Before-and-after scene images
---*---

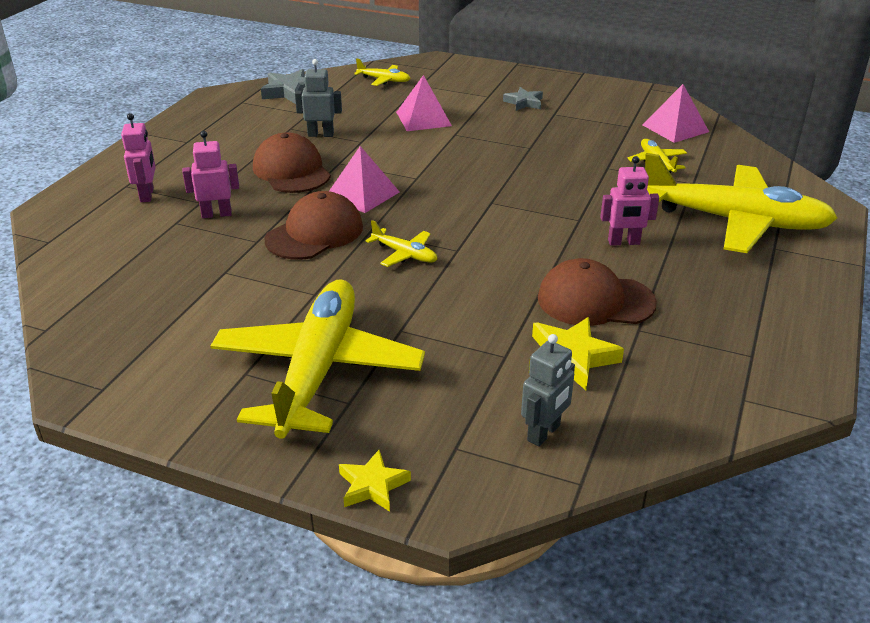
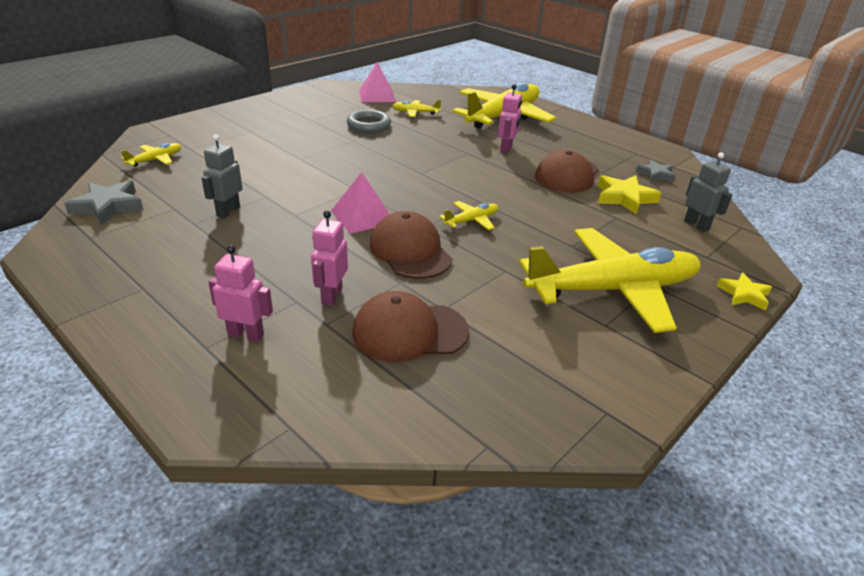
camera: 70 degrees left, 0 degrees up
yellow plane [210,279,425,439] -> yellow plane turned 135 degrees clockwise [519,228,701,333]
brown cap [253,132,331,193] -> brown cap moved to [352,291,469,362]
pink pyramid [396,75,452,131] -> none
grey star [503,87,543,111] -> grey star moved to [636,160,675,182]
none -> grey ring [347,110,391,133]

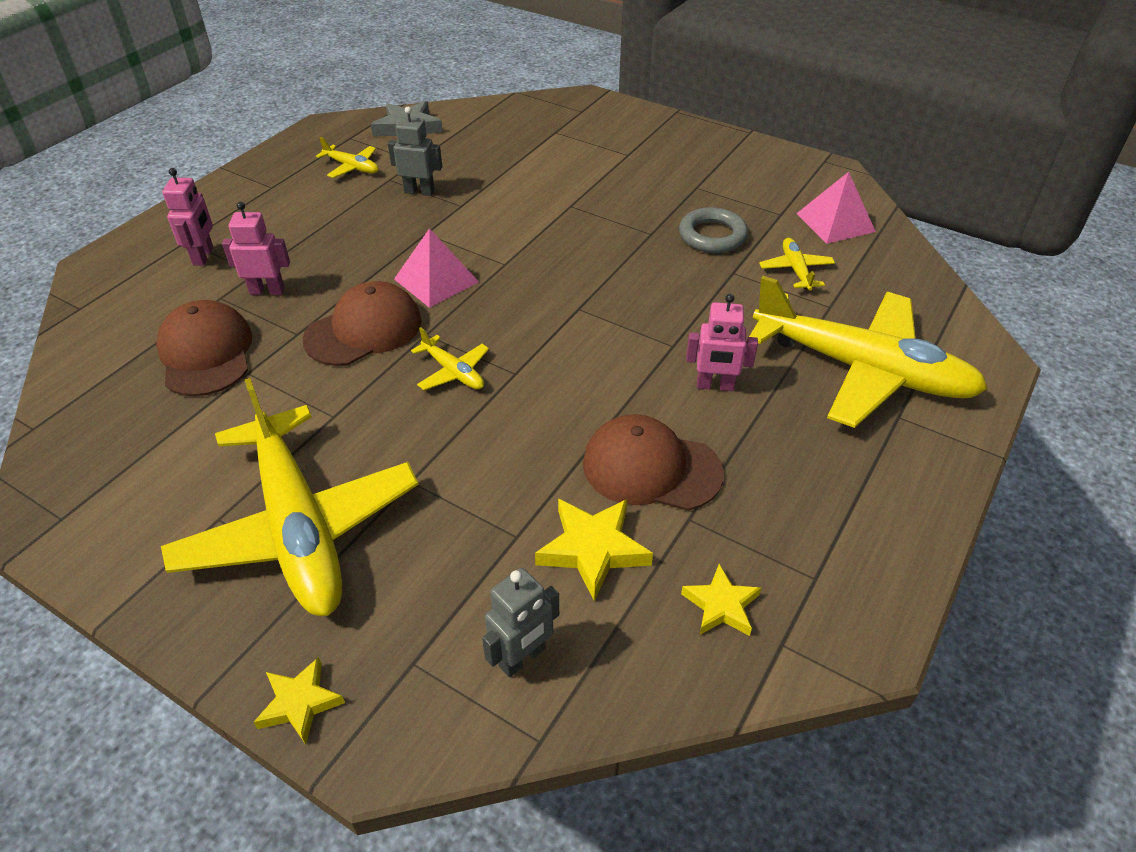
camera: 80 degrees right, 10 degrees up
yellow plane [121,143,181,167] -> yellow plane moved to [316,137,379,178]
grey star [636,160,675,182] -> yellow star [681,564,761,636]

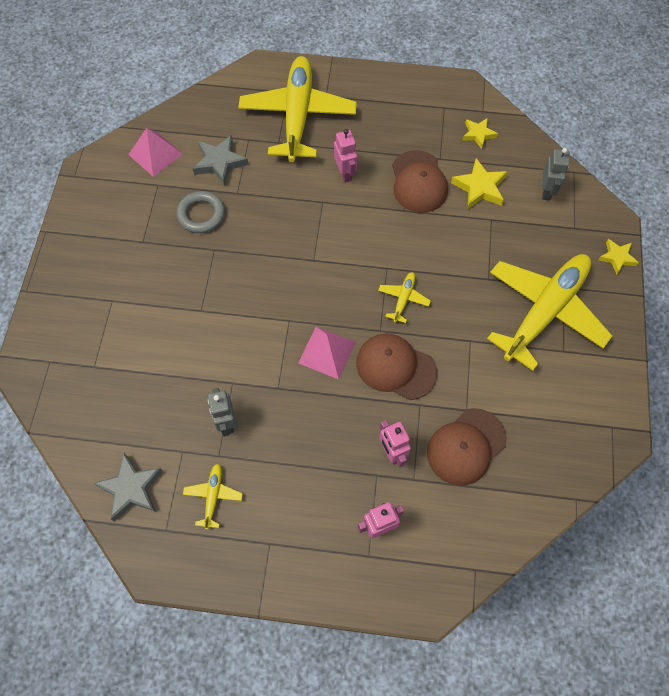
camera: 115 degrees left, 20 degrees up
grey robot [482,568,559,677] -> grey robot turned 75 degrees clockwise [542,148,570,200]
yellow plane [759,238,835,291] -> grey star [193,135,249,186]

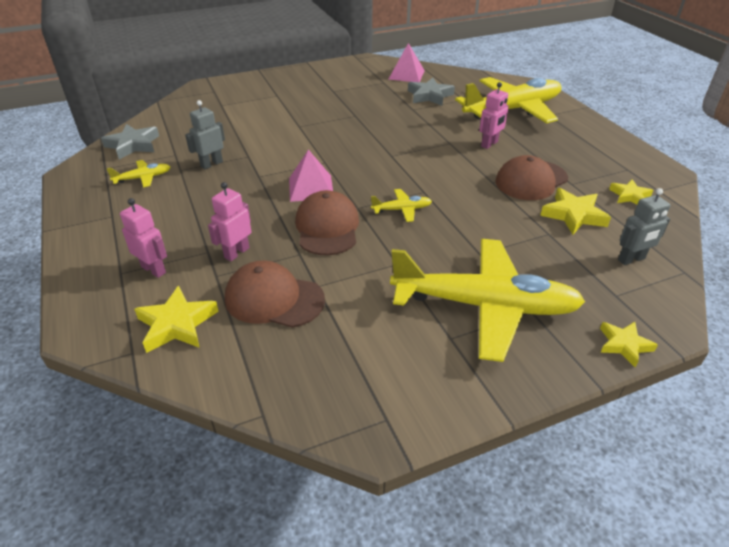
camera: 60 degrees right, 25 degrees down
grey ring [176,191,225,233] -> none
none -> yellow star [134,286,219,353]

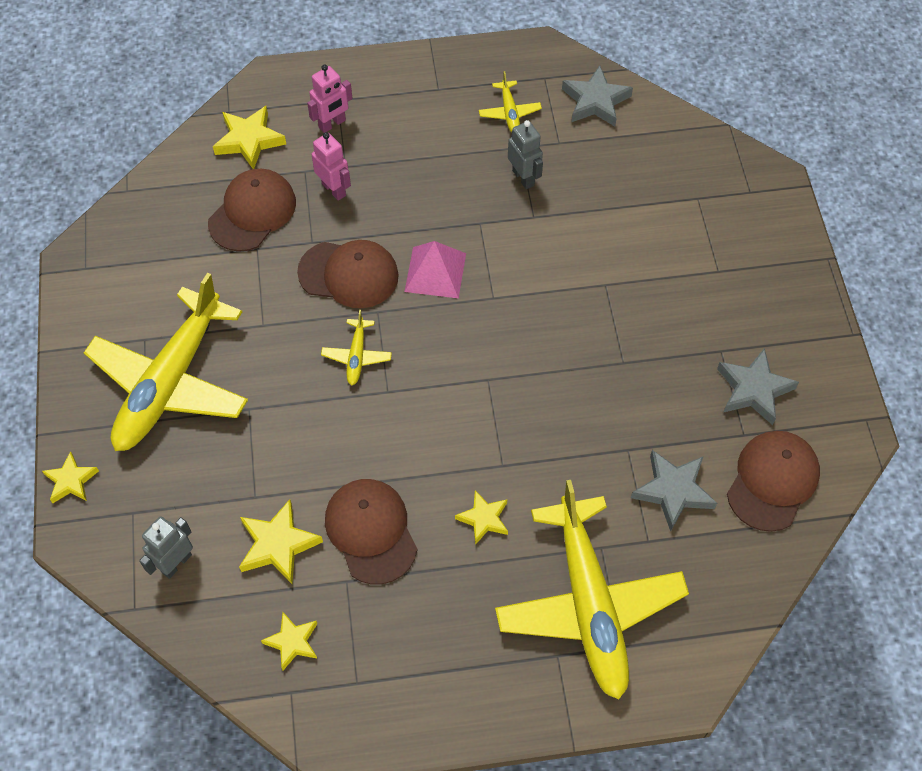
camera: 105 degrees right, 20 degrees up
pink pyramid [388,43,425,82] -> brown cap [727,431,820,532]
pink robot [479,82,508,149] -> yellow star [455,490,508,545]
grey robot [618,188,671,265] -> grey robot turned 45 degrees clockwise [139,516,193,579]
none -> grey star [717,348,799,425]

---*---

Your assignment: The expected response consists solely of the lines from the one with "pink pyramid [388,43,425,82]" through the end of the records, repeated exactly.

Written solution:
pink pyramid [388,43,425,82] -> brown cap [727,431,820,532]
pink robot [479,82,508,149] -> yellow star [455,490,508,545]
grey robot [618,188,671,265] -> grey robot turned 45 degrees clockwise [139,516,193,579]
none -> grey star [717,348,799,425]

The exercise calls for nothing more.